> **The problem**
List every line below containing "DGND".

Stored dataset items

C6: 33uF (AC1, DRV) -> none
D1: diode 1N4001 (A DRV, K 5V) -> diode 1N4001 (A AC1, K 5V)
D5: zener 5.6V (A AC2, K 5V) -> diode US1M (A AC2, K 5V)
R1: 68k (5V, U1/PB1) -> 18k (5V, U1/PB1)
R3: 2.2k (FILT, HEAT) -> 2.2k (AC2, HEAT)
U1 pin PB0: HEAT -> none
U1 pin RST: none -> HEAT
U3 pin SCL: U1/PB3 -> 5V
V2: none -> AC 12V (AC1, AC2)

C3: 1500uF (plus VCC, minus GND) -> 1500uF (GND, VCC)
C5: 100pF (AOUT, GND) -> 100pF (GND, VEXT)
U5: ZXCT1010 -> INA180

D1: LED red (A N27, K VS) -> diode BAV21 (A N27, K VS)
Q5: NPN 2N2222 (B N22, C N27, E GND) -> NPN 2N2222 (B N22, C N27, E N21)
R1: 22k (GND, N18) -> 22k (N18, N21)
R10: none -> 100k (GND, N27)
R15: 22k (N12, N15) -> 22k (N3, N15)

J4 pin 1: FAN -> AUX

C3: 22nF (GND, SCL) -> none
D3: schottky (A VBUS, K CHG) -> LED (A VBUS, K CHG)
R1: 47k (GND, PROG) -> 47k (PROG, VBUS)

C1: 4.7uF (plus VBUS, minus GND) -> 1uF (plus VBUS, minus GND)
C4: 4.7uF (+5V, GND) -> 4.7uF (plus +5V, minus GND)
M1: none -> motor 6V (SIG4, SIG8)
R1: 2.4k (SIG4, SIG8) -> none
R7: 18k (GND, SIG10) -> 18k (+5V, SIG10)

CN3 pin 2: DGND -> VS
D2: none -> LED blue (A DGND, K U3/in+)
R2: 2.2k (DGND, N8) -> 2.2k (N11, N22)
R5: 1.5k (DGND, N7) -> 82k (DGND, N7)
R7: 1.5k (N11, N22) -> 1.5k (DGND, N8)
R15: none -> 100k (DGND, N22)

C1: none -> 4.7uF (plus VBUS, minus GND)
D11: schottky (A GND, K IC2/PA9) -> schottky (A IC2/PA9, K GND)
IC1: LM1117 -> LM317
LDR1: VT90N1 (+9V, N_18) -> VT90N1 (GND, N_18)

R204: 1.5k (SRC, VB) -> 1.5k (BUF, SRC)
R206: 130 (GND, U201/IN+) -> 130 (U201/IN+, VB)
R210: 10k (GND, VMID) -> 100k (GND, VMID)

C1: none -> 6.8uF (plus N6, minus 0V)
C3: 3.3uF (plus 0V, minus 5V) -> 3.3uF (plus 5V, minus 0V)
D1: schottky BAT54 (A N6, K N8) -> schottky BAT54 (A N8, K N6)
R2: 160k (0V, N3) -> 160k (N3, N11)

> **Answer box**
CN3 pin 2: DGND -> VS
D2: none -> LED blue (A DGND, K U3/in+)
R2: 2.2k (DGND, N8) -> 2.2k (N11, N22)
R5: 1.5k (DGND, N7) -> 82k (DGND, N7)
R7: 1.5k (N11, N22) -> 1.5k (DGND, N8)
R15: none -> 100k (DGND, N22)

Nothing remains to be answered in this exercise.